Supplied data:
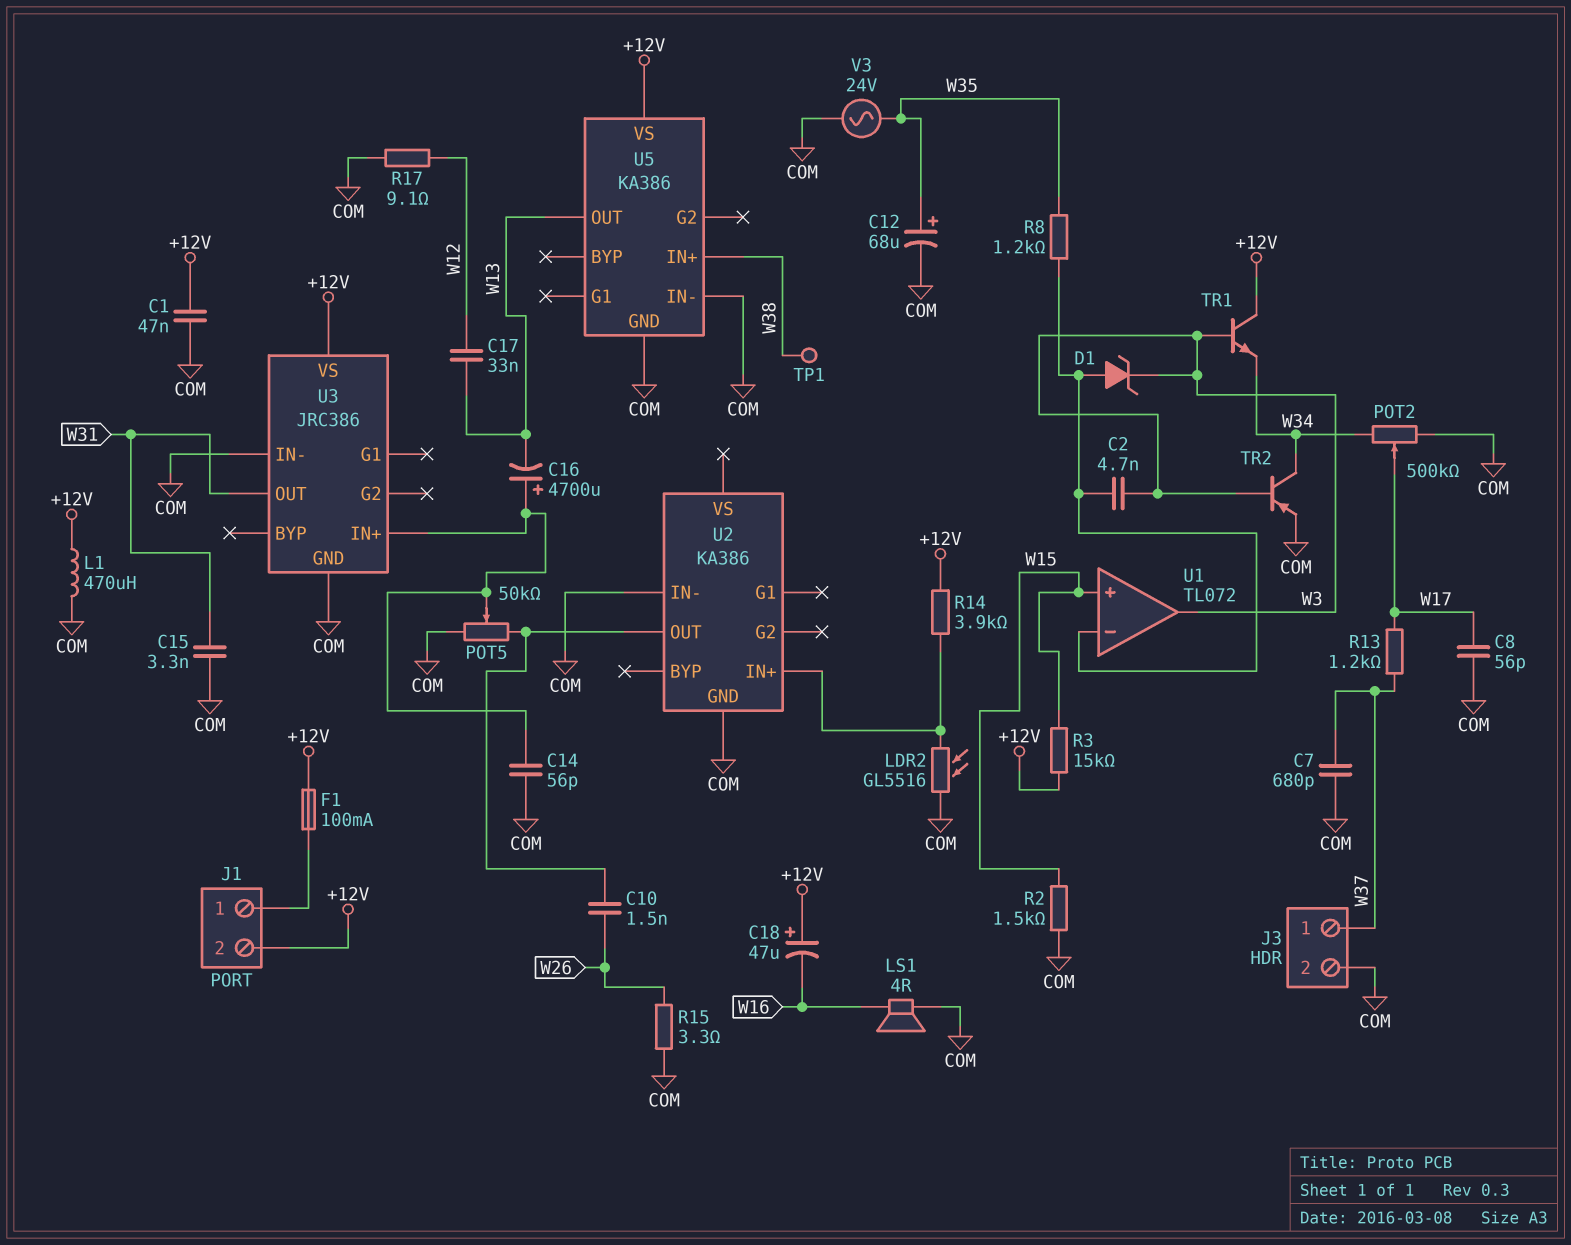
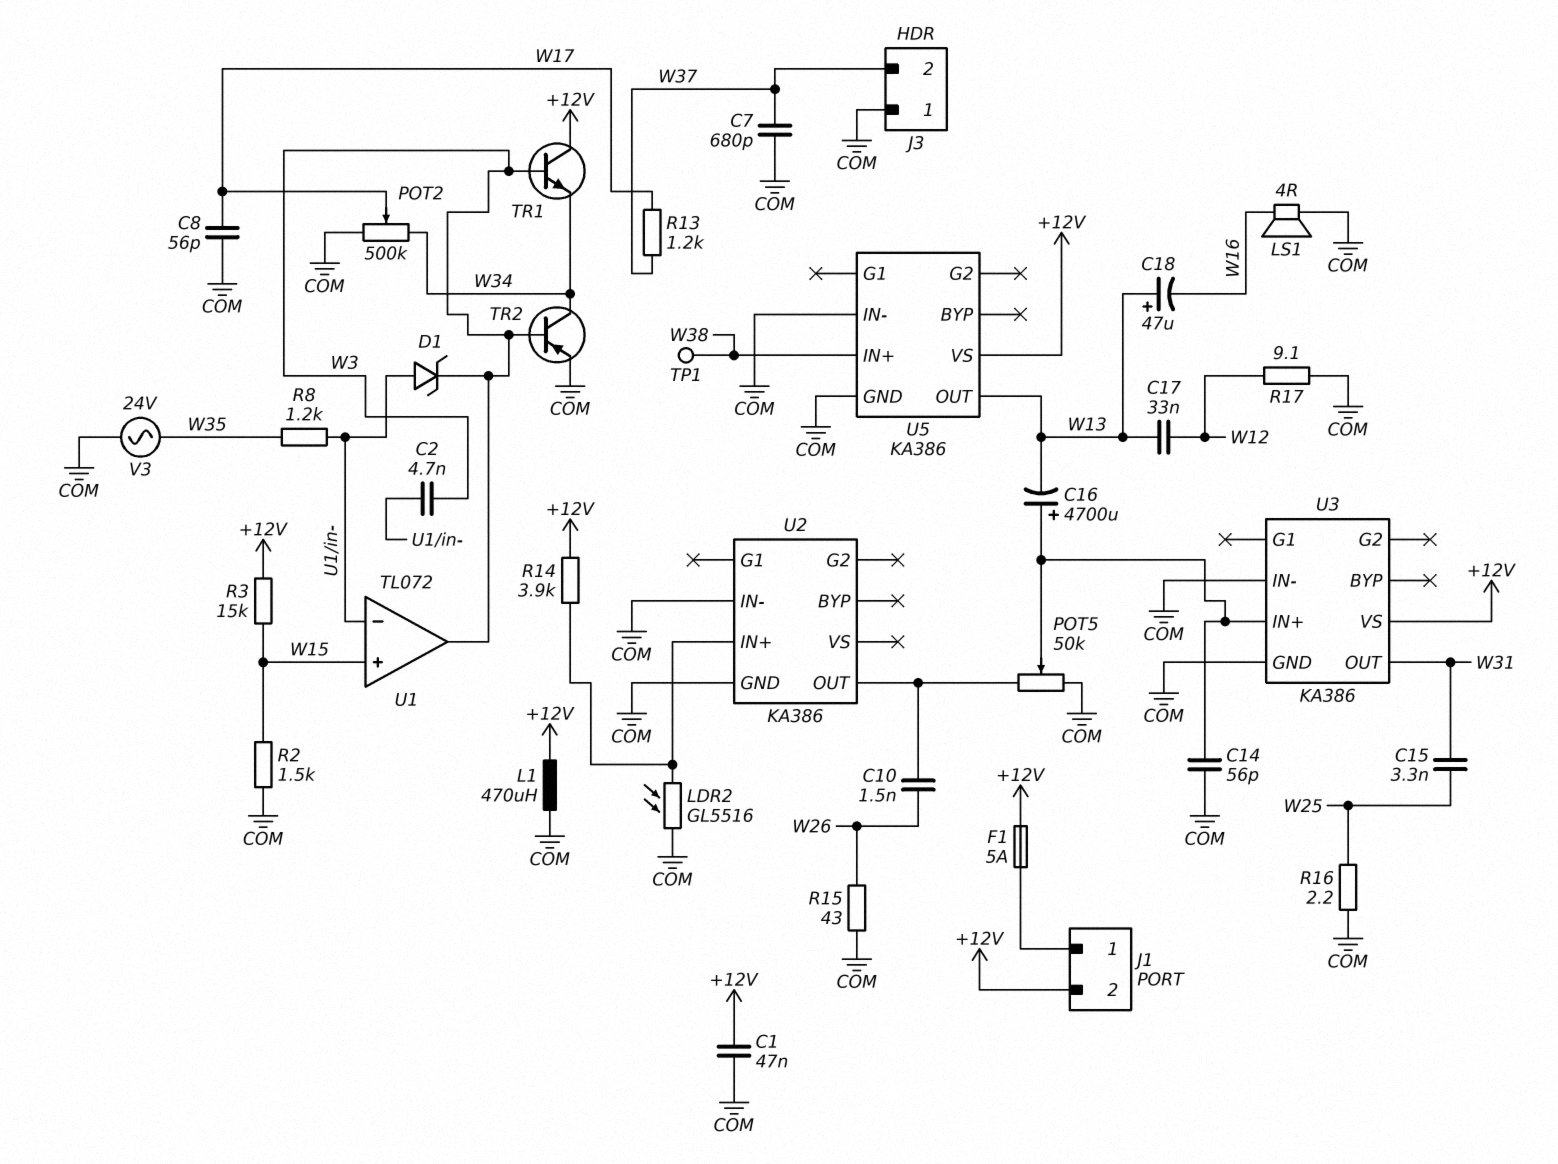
C12: 68uF (plus W35, minus COM) -> none
C15: 3.3nF (COM, W31) -> 3.3nF (W25, W31)
C18: 47uF (plus +12V, minus W16) -> 47uF (plus W13, minus W16)
F1: 100mA (+12V, J1/1) -> 5A (+12V, J1/1)
J3 pin 1: W37 -> COM
J3 pin 2: COM -> W37
R15: 3.3 (COM, W26) -> 43 (COM, W26)
R16: none -> 2.2 (COM, W25)
U3: JRC386 -> KA386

What the task asks: Except for pictures, copy the records above exactly.

Written response:
C12: 68uF (plus W35, minus COM) -> none
C15: 3.3nF (COM, W31) -> 3.3nF (W25, W31)
C18: 47uF (plus +12V, minus W16) -> 47uF (plus W13, minus W16)
F1: 100mA (+12V, J1/1) -> 5A (+12V, J1/1)
J3 pin 1: W37 -> COM
J3 pin 2: COM -> W37
R15: 3.3 (COM, W26) -> 43 (COM, W26)
R16: none -> 2.2 (COM, W25)
U3: JRC386 -> KA386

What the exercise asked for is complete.